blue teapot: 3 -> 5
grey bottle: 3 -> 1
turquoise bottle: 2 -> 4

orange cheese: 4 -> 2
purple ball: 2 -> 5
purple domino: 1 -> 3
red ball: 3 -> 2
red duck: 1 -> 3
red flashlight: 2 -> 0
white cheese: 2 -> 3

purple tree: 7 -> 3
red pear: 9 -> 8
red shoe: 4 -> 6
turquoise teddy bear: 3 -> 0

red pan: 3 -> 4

* [Exercise details]: Each line of the data should be given back exactly.

* [Solution to this exercise]:
blue teapot: 3 -> 5
grey bottle: 3 -> 1
turquoise bottle: 2 -> 4

orange cheese: 4 -> 2
purple ball: 2 -> 5
purple domino: 1 -> 3
red ball: 3 -> 2
red duck: 1 -> 3
red flashlight: 2 -> 0
white cheese: 2 -> 3

purple tree: 7 -> 3
red pear: 9 -> 8
red shoe: 4 -> 6
turquoise teddy bear: 3 -> 0

red pan: 3 -> 4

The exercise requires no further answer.